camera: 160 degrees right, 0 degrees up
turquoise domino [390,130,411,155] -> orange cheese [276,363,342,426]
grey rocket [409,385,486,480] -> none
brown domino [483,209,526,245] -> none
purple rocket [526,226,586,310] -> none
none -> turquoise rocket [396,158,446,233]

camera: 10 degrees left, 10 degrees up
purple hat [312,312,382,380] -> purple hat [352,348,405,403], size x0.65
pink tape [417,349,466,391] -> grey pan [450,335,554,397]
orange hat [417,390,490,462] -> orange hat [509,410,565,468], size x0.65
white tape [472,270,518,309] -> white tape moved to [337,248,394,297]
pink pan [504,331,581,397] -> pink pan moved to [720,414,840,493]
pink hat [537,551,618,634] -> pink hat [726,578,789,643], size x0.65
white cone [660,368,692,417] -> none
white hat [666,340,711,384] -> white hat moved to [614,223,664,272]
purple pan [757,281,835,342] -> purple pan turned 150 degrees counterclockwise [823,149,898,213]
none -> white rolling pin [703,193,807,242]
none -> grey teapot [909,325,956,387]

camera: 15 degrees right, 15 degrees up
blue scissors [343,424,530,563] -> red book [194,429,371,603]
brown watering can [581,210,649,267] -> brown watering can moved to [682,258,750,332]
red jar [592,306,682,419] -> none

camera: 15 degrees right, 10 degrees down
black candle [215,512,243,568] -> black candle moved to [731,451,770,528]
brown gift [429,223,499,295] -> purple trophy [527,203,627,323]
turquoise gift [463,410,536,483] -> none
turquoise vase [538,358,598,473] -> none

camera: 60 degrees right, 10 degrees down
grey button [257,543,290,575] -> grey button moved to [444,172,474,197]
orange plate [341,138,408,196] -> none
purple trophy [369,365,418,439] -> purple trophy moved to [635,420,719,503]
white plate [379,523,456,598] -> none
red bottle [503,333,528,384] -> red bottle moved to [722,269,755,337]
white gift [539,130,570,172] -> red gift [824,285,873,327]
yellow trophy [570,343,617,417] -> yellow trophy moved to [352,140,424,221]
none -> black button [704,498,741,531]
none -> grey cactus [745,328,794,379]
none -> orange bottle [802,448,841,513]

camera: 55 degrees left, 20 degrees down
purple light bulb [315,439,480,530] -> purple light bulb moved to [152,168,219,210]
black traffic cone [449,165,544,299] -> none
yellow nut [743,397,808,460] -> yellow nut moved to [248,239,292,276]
————
Your objective | Each line carrying the string "white" should be copied out from the entries.

Task answer |
white tape [472,270,518,309] -> white tape moved to [337,248,394,297]
white cone [660,368,692,417] -> none
white hat [666,340,711,384] -> white hat moved to [614,223,664,272]
none -> white rolling pin [703,193,807,242]
white plate [379,523,456,598] -> none
white gift [539,130,570,172] -> red gift [824,285,873,327]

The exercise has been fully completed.